### [Given data]
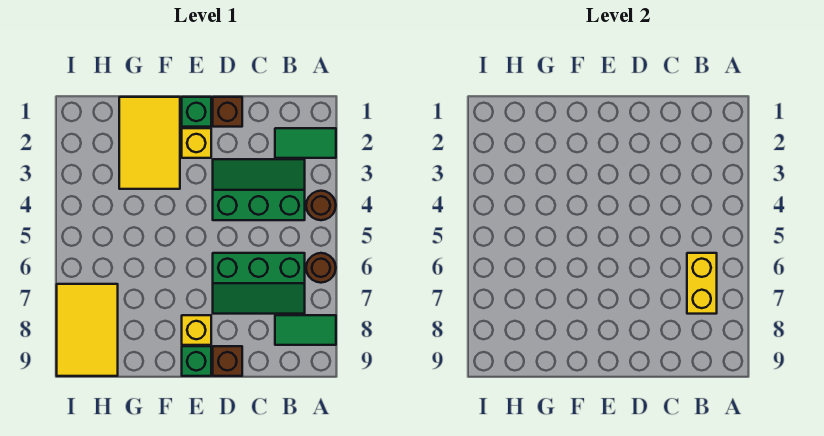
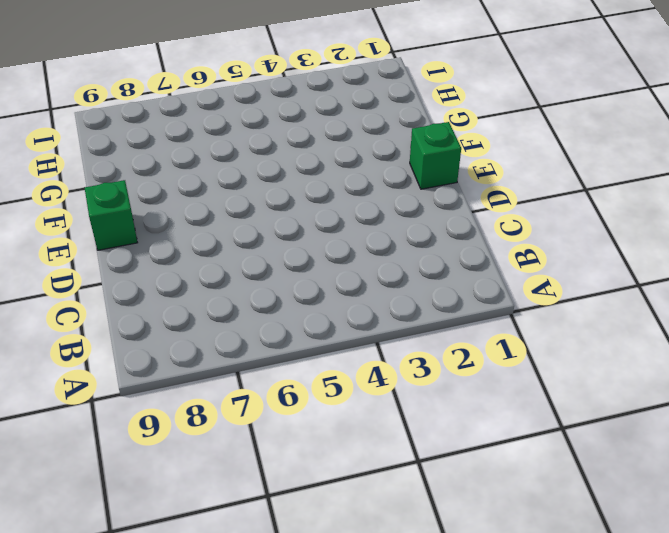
none -> green tile A2:B2 level 1
none -> brown round brick A4 level 1
none -> brown round brick A6 level 1

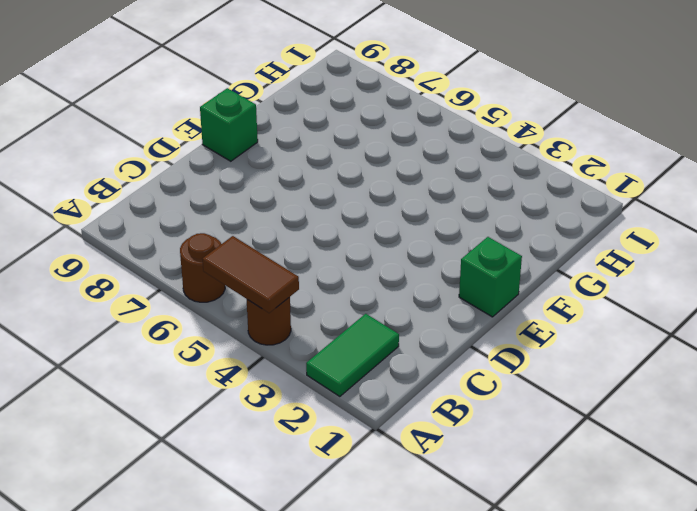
brown tile A4:A5 level 2 -> none
none -> green tile A8:B8 level 1
none -> green slope B3:D4 level 1 top 4
none -> green slope B6:D7 level 1 top 6

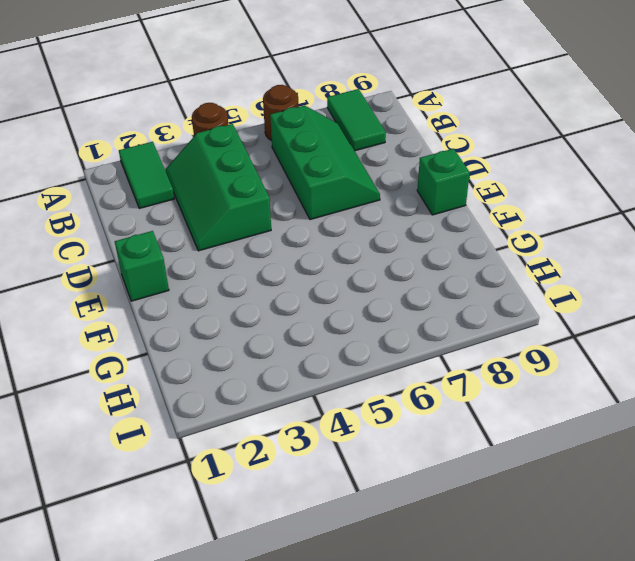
none -> brown brick D1 level 1
none -> brown brick D9 level 1
none -> yellow brick E2 level 1

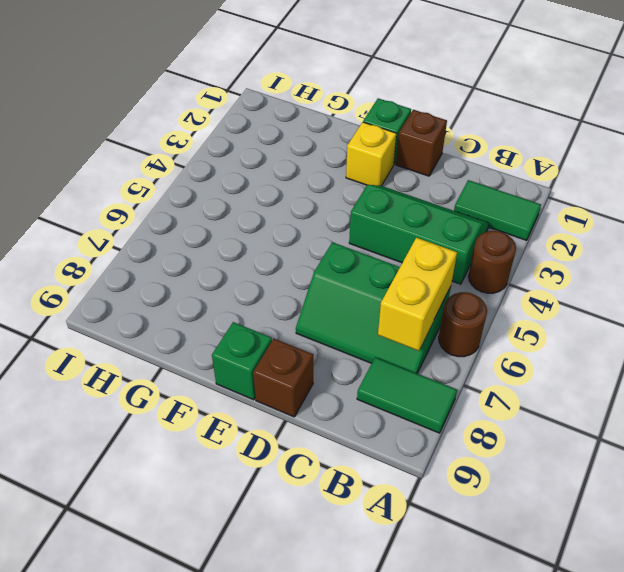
none -> yellow brick E8 level 1
none -> yellow tile F1:G3 level 1
none -> yellow tile H7:I9 level 1

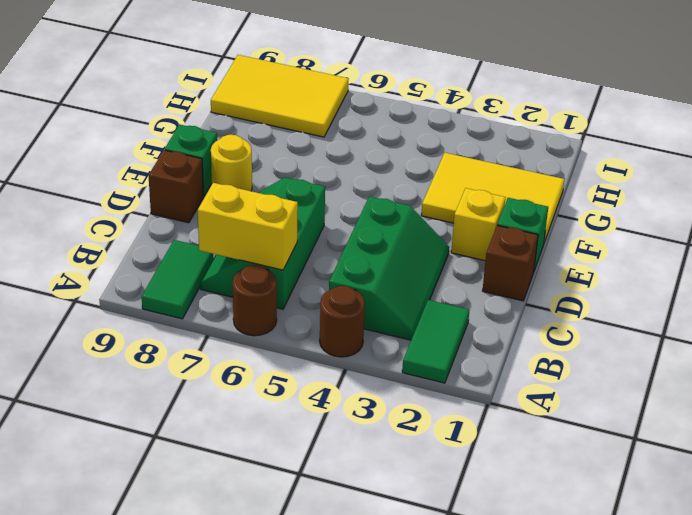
yellow round brick E8 level 1 -> yellow brick E8 level 1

### [About this task]
In transcribing the records, omit the pictures and keep everything else exactly as it appears.

### [Output for this task]
none -> green tile A2:B2 level 1
none -> brown round brick A4 level 1
none -> brown round brick A6 level 1

brown tile A4:A5 level 2 -> none
none -> green tile A8:B8 level 1
none -> green slope B3:D4 level 1 top 4
none -> green slope B6:D7 level 1 top 6

none -> brown brick D1 level 1
none -> brown brick D9 level 1
none -> yellow brick E2 level 1

none -> yellow brick E8 level 1
none -> yellow tile F1:G3 level 1
none -> yellow tile H7:I9 level 1

yellow round brick E8 level 1 -> yellow brick E8 level 1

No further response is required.